● PROVIDED DATA
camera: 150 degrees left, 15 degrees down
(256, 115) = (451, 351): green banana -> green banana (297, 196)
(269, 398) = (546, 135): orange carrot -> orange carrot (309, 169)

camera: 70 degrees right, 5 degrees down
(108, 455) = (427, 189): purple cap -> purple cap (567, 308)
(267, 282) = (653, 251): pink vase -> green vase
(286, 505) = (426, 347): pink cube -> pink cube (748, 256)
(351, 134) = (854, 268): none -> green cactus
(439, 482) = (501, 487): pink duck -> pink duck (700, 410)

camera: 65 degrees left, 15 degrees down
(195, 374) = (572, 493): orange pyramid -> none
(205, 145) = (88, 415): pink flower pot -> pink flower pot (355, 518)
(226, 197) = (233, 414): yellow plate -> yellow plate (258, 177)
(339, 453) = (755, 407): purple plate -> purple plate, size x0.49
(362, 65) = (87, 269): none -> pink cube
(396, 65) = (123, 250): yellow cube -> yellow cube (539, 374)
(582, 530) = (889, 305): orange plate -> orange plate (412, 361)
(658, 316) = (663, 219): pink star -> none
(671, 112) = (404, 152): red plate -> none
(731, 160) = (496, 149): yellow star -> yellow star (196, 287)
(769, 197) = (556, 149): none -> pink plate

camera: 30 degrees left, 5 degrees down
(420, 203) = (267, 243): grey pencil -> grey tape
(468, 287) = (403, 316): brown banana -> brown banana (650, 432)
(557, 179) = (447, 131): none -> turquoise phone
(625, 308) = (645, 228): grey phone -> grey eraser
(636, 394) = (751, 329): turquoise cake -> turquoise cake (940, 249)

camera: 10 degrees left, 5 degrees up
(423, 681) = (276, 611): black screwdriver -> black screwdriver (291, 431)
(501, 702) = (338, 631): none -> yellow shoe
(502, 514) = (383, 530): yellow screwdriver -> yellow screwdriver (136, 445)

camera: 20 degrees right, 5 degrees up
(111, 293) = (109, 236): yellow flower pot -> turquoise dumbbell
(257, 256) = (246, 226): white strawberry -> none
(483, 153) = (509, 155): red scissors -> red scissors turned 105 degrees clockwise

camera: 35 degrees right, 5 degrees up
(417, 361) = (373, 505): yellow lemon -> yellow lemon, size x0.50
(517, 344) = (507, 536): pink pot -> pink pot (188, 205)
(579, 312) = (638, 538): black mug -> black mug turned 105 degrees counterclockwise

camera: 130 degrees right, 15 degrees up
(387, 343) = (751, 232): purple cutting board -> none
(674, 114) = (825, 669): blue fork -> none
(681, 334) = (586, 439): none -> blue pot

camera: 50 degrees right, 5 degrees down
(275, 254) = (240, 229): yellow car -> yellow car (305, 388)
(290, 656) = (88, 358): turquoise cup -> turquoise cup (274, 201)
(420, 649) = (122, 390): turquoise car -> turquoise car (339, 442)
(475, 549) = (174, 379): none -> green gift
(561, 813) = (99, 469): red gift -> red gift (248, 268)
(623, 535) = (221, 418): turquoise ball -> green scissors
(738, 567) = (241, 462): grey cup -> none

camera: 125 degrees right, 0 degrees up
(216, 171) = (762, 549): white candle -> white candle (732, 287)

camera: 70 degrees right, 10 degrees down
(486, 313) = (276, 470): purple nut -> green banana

● WORK REQUEST
Your response should be made up of the lines in the data that contain the word "cube".

● OUTPUT BELOW
(286, 505) = (426, 347): pink cube -> pink cube (748, 256)
(362, 65) = (87, 269): none -> pink cube
(396, 65) = (123, 250): yellow cube -> yellow cube (539, 374)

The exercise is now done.